──────── Data records

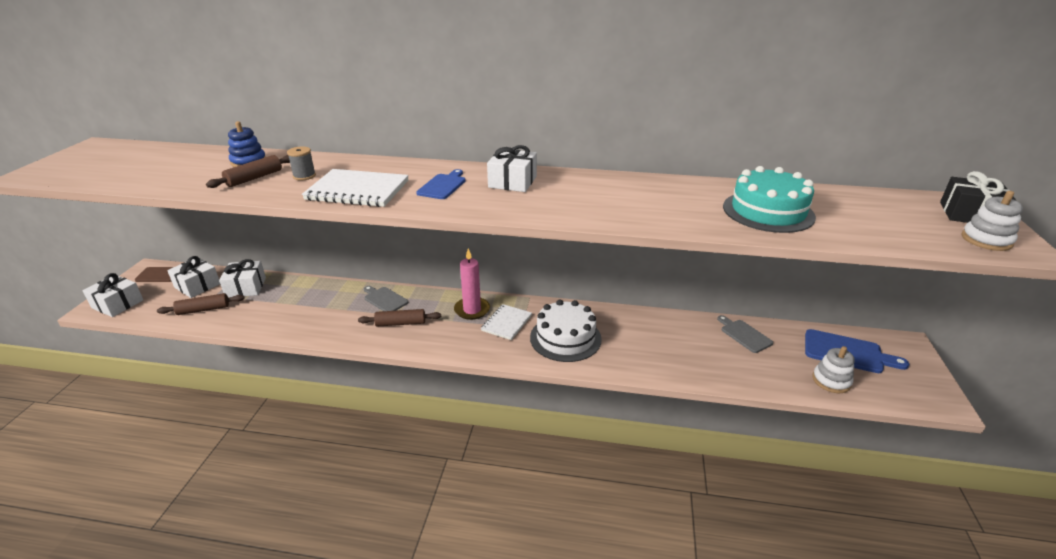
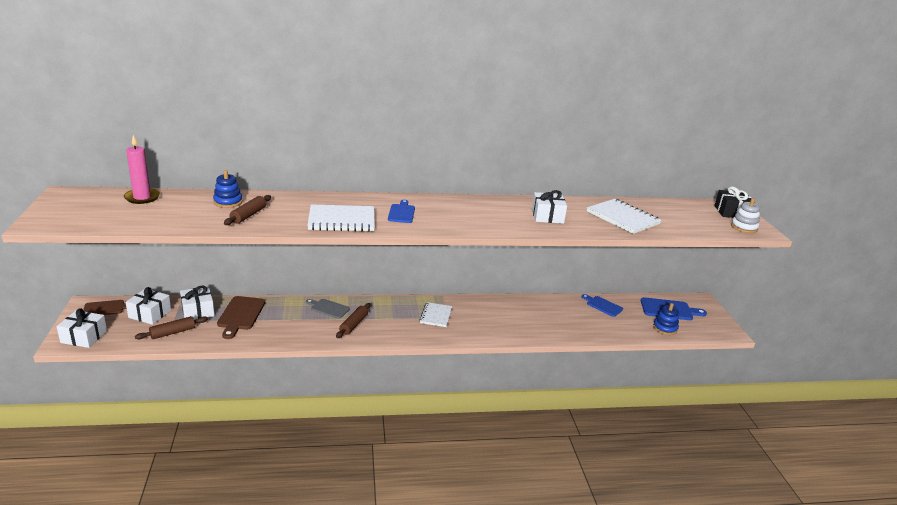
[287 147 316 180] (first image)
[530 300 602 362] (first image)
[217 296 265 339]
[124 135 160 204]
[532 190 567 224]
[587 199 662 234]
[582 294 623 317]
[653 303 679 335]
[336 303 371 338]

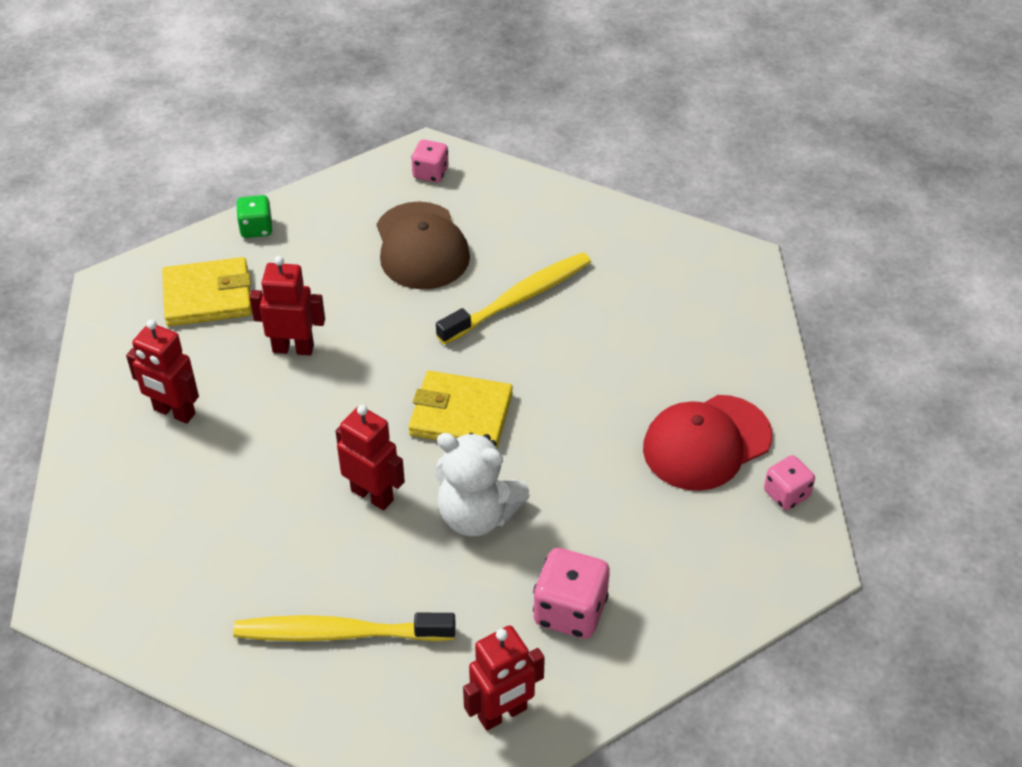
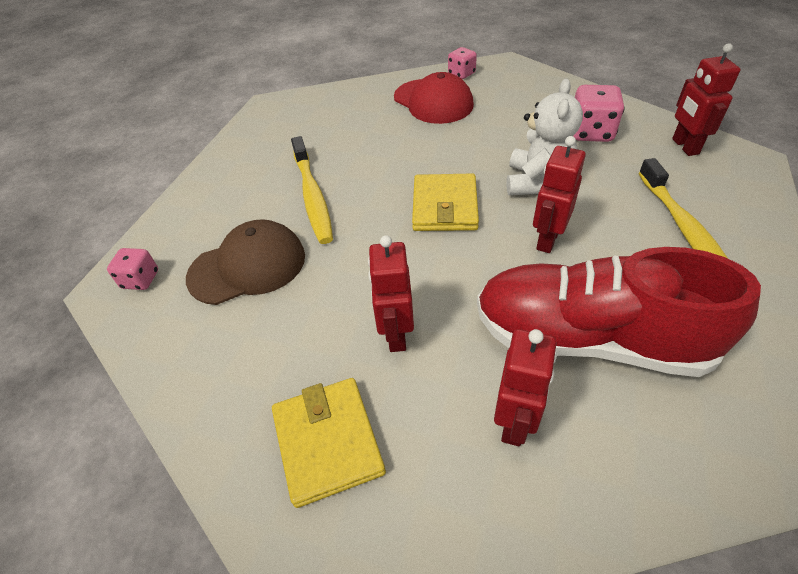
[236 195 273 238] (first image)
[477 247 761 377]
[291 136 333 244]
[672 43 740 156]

────────────────

What you have to do
When copying the records above, please match them exactly but leave out all pictures.

Result of this task
[287 147 316 180] (first image)
[530 300 602 362] (first image)
[217 296 265 339]
[124 135 160 204]
[532 190 567 224]
[587 199 662 234]
[582 294 623 317]
[653 303 679 335]
[336 303 371 338]

[236 195 273 238] (first image)
[477 247 761 377]
[291 136 333 244]
[672 43 740 156]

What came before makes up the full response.